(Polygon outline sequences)
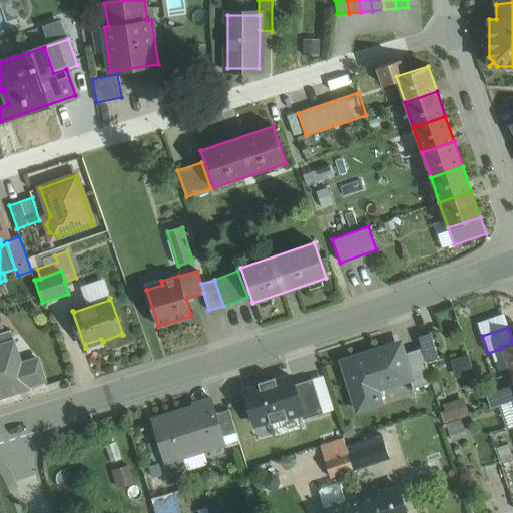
[(11,330),(0,333),(0,346),(13,343),(14,343),(15,343),(11,330)]
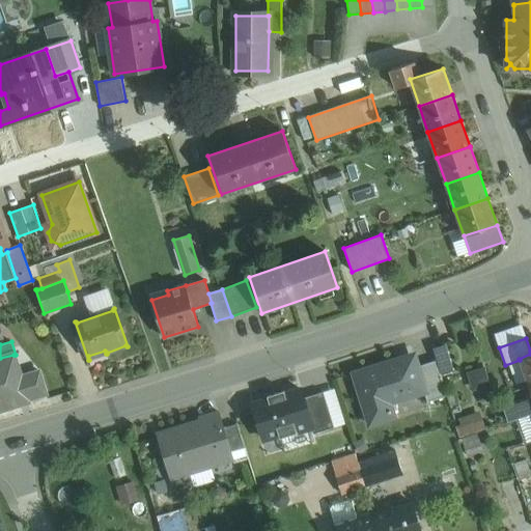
[(445,342),(434,346),(442,374),(453,370),(445,342)]
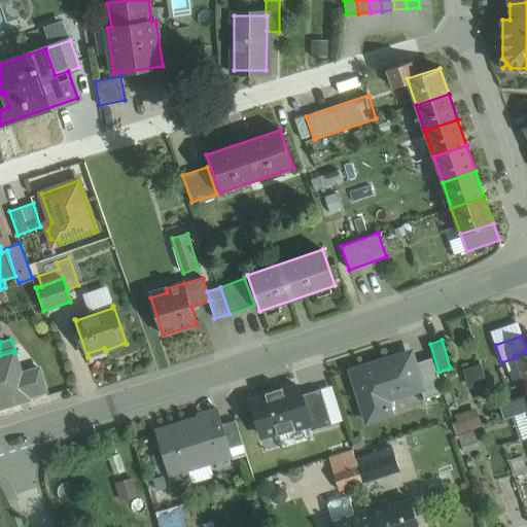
[(414,348),(346,369),(364,425),(395,416),(390,401),(423,391),(426,390),(418,362),(414,348)]
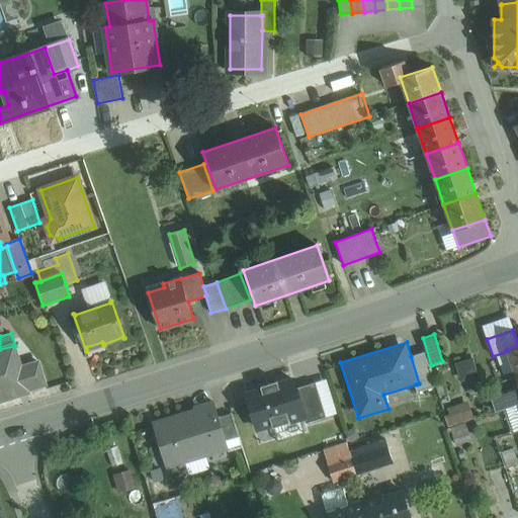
[(517,345),(506,350),(507,351),(515,376),(517,374),(517,345)]
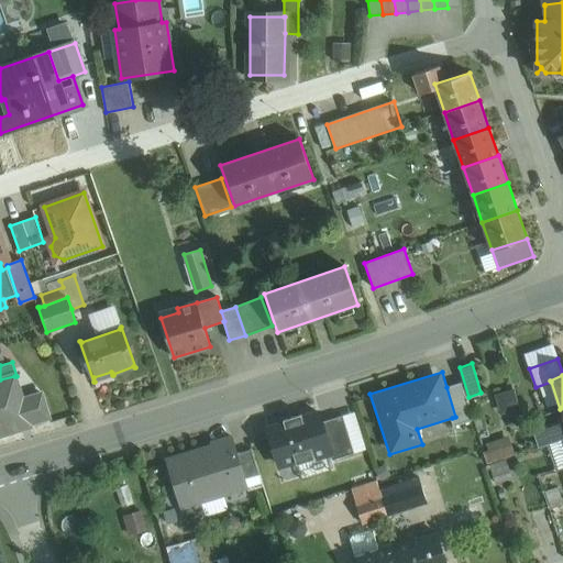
[(0,379),(0,435),(31,426),(30,424),(30,423),(50,418),(41,394),(23,399),(17,376),(15,376),(14,376),(0,379)]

### [WHAT THIS TASK INVOLVES]
Please copy the data shown above word for word, omitting the pictures.

### [TASK OUTPUT]
[(11,330),(0,333),(0,346),(13,343),(14,343),(15,343),(11,330)]
[(445,342),(434,346),(442,374),(453,370),(445,342)]
[(414,348),(346,369),(364,425),(395,416),(390,401),(423,391),(426,390),(418,362),(414,348)]
[(517,345),(506,350),(507,351),(515,376),(517,374),(517,345)]
[(0,379),(0,435),(31,426),(30,424),(30,423),(50,418),(41,394),(23,399),(17,376),(15,376),(14,376),(0,379)]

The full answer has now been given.